───── Records shown ─────

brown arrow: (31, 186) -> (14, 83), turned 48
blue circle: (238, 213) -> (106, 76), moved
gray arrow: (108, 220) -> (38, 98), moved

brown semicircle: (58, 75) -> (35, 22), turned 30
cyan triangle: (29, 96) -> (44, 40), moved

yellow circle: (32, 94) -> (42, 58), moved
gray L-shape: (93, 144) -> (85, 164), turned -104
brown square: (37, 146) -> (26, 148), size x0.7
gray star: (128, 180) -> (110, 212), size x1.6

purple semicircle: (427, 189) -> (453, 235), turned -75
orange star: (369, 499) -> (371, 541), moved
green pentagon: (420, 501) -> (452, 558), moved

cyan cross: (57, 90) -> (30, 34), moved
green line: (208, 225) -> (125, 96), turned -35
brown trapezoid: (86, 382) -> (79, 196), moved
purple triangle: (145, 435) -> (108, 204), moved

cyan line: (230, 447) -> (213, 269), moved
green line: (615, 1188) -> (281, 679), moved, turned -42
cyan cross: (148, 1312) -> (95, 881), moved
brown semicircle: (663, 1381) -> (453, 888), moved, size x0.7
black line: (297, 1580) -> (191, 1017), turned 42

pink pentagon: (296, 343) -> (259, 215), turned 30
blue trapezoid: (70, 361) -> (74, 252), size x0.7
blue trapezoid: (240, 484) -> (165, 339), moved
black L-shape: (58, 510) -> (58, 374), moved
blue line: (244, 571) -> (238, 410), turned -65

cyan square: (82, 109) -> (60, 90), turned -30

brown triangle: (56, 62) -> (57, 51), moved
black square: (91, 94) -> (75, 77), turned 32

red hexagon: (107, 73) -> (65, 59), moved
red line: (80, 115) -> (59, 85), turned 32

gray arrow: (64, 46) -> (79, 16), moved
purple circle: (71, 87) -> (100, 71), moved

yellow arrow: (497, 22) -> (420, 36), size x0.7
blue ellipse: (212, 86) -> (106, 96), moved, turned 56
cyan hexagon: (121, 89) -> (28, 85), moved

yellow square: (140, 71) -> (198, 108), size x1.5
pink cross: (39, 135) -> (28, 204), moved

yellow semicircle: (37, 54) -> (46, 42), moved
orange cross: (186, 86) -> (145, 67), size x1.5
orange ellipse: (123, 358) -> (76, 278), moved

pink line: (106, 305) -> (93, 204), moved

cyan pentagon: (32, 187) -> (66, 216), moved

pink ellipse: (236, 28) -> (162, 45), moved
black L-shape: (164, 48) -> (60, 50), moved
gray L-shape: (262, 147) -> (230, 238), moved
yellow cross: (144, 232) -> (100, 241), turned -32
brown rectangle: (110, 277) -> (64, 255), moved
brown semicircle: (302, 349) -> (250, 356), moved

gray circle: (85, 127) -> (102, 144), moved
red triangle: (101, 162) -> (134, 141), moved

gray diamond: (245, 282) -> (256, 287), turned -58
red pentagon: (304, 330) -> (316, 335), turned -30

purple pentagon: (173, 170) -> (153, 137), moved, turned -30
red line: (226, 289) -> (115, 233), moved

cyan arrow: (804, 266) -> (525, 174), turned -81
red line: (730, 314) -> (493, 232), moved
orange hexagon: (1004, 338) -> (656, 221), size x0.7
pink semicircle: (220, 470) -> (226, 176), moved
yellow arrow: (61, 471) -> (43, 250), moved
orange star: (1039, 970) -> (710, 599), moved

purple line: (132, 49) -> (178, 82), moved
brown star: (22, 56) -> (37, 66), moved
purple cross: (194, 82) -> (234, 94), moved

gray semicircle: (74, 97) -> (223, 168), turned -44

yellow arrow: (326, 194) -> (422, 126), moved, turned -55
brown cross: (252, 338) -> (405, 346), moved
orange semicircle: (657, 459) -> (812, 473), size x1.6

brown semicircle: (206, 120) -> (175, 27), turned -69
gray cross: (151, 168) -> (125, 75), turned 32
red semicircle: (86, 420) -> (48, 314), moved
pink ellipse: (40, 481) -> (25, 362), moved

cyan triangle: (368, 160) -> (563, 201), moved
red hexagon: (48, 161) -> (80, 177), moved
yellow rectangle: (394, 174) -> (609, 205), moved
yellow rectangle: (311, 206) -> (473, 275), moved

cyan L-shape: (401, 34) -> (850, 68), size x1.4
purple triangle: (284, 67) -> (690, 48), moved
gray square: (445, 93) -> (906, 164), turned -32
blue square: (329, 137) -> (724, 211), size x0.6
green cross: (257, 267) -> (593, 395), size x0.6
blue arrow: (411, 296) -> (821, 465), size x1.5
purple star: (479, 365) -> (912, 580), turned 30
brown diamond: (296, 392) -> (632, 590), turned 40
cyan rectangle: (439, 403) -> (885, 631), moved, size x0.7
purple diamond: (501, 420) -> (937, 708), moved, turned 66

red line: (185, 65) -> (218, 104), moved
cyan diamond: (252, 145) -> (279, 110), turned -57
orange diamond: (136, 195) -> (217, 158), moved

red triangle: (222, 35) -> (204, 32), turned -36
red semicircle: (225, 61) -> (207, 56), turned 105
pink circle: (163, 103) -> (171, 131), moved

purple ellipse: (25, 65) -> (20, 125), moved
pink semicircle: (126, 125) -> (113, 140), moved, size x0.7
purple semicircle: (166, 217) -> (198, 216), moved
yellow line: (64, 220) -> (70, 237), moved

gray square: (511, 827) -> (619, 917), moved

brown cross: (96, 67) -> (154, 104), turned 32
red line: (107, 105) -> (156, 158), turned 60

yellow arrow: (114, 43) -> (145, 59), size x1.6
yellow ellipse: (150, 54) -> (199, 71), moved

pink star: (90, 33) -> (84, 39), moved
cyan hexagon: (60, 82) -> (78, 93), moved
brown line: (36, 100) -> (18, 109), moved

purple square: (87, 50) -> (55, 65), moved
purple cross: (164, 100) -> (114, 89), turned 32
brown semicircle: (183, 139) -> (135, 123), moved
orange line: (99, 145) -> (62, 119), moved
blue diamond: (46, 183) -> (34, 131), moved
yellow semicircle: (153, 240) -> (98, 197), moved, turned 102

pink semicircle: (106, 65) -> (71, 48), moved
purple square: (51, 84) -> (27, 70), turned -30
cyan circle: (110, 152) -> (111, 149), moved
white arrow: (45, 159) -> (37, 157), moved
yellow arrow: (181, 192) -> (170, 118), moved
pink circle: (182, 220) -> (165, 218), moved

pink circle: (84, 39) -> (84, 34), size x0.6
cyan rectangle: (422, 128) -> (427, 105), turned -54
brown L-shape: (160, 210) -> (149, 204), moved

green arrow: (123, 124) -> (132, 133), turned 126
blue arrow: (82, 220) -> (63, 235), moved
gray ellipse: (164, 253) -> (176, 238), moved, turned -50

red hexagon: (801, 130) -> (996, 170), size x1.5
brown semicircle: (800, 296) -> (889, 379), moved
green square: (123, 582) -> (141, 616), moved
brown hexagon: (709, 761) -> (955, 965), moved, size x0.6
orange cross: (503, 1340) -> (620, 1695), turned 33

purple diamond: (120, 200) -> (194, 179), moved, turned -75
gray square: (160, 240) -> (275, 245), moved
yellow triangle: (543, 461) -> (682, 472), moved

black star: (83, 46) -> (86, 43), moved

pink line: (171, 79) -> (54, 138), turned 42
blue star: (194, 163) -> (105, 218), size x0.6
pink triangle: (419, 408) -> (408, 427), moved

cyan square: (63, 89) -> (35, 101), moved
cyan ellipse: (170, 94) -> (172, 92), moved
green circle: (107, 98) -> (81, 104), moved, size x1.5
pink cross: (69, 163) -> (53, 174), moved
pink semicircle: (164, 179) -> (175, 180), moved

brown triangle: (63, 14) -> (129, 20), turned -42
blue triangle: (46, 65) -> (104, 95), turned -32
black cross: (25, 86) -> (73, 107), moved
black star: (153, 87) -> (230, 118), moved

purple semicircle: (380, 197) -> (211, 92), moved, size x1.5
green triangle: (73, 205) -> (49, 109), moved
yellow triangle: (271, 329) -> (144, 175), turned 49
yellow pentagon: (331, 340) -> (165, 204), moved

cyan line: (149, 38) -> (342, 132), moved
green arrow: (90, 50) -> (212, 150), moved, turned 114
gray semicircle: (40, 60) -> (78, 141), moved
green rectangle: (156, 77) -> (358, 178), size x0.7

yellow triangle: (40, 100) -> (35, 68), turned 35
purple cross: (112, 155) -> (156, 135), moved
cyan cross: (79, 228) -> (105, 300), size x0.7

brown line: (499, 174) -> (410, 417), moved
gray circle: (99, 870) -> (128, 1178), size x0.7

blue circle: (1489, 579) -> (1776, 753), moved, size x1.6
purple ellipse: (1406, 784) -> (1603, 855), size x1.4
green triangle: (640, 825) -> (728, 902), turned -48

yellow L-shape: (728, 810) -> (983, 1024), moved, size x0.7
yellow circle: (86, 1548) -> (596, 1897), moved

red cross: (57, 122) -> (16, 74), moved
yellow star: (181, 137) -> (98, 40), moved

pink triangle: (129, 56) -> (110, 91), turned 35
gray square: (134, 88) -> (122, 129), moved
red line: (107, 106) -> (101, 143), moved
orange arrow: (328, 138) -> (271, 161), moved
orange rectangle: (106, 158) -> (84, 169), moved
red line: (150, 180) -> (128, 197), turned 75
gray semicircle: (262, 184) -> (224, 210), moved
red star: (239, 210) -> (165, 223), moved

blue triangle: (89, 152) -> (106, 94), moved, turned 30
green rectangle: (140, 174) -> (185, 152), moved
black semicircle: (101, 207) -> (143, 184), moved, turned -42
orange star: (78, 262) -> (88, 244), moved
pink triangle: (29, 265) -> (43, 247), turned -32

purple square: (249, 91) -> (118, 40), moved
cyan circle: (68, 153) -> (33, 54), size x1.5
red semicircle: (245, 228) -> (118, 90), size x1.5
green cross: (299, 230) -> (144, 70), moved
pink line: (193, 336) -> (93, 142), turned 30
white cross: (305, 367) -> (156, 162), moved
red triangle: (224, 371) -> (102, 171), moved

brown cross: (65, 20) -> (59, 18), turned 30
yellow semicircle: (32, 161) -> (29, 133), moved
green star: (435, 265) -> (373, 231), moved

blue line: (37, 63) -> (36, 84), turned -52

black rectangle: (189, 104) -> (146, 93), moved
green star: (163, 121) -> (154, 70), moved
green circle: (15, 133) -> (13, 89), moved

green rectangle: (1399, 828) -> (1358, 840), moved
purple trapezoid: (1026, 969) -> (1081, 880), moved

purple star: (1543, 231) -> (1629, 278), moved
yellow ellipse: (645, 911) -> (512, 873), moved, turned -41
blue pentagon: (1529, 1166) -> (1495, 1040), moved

─────

### Assigned task:
Report each line in the preceding entries that holds the string "white".

### Completed task:
white arrow: (45, 159) -> (37, 157), moved
white cross: (305, 367) -> (156, 162), moved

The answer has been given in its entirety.